__Given data__.
##########

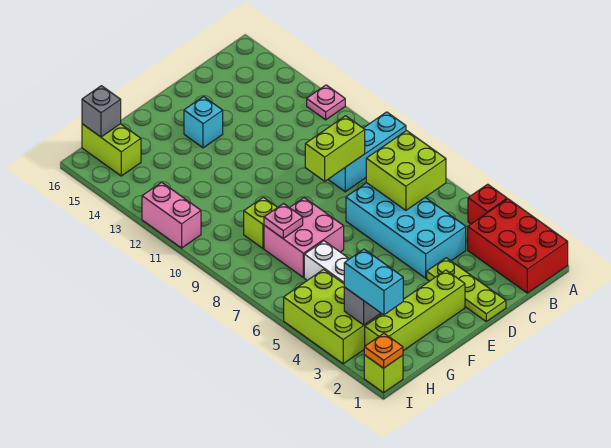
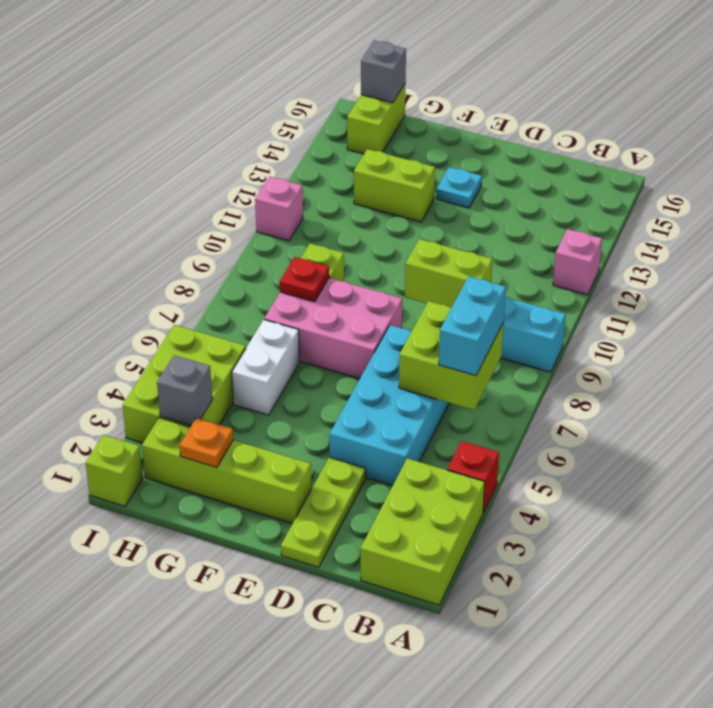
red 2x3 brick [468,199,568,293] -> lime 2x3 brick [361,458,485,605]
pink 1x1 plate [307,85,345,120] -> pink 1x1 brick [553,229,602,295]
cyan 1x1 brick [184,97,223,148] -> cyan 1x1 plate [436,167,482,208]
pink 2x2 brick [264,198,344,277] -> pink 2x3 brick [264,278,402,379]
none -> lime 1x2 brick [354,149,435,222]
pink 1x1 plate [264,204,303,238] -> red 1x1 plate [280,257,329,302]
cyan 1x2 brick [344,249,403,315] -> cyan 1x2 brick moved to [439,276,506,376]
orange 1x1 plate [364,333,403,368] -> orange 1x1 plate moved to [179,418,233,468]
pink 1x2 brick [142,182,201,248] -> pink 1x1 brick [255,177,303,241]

##########

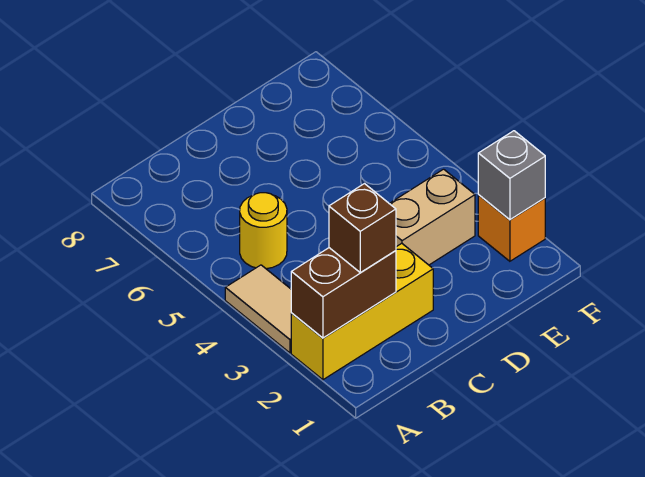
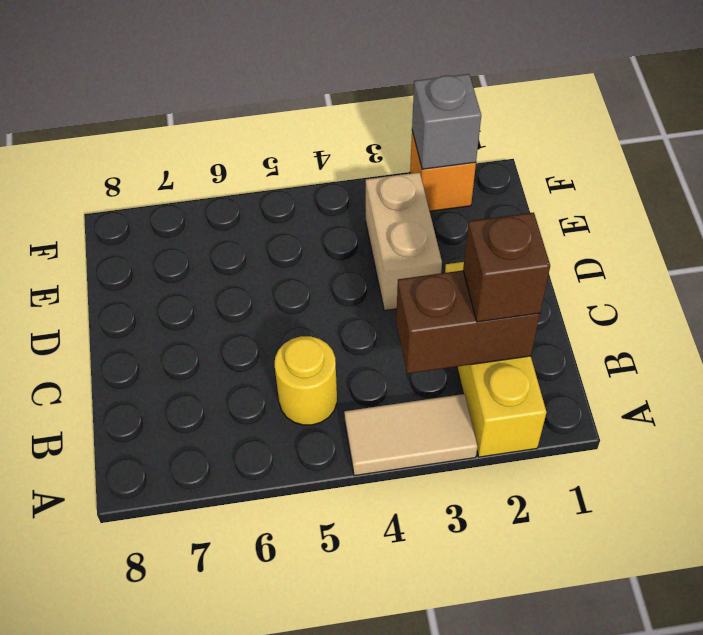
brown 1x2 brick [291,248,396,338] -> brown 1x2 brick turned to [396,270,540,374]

##########

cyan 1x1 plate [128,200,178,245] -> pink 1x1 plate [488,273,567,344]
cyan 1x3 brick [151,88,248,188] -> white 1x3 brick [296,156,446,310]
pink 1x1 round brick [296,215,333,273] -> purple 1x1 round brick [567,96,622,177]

##########

__Task statement__. Nothing should appear in the answer except the lines above from the line with "none -> lime 1x2 brick [354,149,435,222]" through the line with "pink 1x2 brick", both included, written out exactly.

__Exercise output__.
none -> lime 1x2 brick [354,149,435,222]
pink 1x1 plate [264,204,303,238] -> red 1x1 plate [280,257,329,302]
cyan 1x2 brick [344,249,403,315] -> cyan 1x2 brick moved to [439,276,506,376]
orange 1x1 plate [364,333,403,368] -> orange 1x1 plate moved to [179,418,233,468]
pink 1x2 brick [142,182,201,248] -> pink 1x1 brick [255,177,303,241]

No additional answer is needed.